Copy every line of the material below word for word, in its original order.

= = = =

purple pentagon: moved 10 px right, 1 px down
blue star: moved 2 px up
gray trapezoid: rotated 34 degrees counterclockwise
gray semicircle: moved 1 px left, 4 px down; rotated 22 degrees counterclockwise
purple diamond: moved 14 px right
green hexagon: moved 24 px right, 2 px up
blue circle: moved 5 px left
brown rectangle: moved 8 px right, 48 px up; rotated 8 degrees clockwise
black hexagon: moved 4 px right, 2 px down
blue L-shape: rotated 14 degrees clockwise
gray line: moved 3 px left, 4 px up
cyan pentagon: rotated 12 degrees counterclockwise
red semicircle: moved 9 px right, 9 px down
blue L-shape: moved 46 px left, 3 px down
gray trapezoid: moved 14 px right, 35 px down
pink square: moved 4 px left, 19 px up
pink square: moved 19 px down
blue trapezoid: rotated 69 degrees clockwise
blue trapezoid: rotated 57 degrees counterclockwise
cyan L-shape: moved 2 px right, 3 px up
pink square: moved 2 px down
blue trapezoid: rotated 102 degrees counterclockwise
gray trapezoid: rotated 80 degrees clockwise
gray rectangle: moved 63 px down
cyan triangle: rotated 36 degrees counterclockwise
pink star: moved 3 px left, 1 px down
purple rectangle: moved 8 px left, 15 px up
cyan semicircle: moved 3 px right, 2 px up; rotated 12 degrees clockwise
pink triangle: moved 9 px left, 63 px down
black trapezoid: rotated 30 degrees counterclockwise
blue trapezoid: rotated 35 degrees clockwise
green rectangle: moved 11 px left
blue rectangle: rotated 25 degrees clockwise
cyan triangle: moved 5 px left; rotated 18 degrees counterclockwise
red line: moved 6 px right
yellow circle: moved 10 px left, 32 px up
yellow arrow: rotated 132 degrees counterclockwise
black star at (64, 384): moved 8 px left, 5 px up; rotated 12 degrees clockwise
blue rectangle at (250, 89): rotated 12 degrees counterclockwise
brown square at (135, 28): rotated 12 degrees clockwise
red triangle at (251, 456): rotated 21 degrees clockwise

= = = =

▸ Solution to the problem
purple pentagon: moved 10 px right, 1 px down
blue star: moved 2 px up
gray trapezoid: rotated 34 degrees counterclockwise
gray semicircle: moved 1 px left, 4 px down; rotated 22 degrees counterclockwise
purple diamond: moved 14 px right
green hexagon: moved 24 px right, 2 px up
blue circle: moved 5 px left
brown rectangle: moved 8 px right, 48 px up; rotated 8 degrees clockwise
black hexagon: moved 4 px right, 2 px down
blue L-shape: rotated 14 degrees clockwise
gray line: moved 3 px left, 4 px up
cyan pentagon: rotated 12 degrees counterclockwise
red semicircle: moved 9 px right, 9 px down
blue L-shape: moved 46 px left, 3 px down
gray trapezoid: moved 14 px right, 35 px down
pink square: moved 4 px left, 19 px up
pink square: moved 19 px down
blue trapezoid: rotated 69 degrees clockwise
blue trapezoid: rotated 57 degrees counterclockwise
cyan L-shape: moved 2 px right, 3 px up
pink square: moved 2 px down
blue trapezoid: rotated 102 degrees counterclockwise
gray trapezoid: rotated 80 degrees clockwise
gray rectangle: moved 63 px down
cyan triangle: rotated 36 degrees counterclockwise
pink star: moved 3 px left, 1 px down
purple rectangle: moved 8 px left, 15 px up
cyan semicircle: moved 3 px right, 2 px up; rotated 12 degrees clockwise
pink triangle: moved 9 px left, 63 px down
black trapezoid: rotated 30 degrees counterclockwise
blue trapezoid: rotated 35 degrees clockwise
green rectangle: moved 11 px left
blue rectangle: rotated 25 degrees clockwise
cyan triangle: moved 5 px left; rotated 18 degrees counterclockwise
red line: moved 6 px right
yellow circle: moved 10 px left, 32 px up
yellow arrow: rotated 132 degrees counterclockwise
black star at (64, 384): moved 8 px left, 5 px up; rotated 12 degrees clockwise
blue rectangle at (250, 89): rotated 12 degrees counterclockwise
brown square at (135, 28): rotated 12 degrees clockwise
red triangle at (251, 456): rotated 21 degrees clockwise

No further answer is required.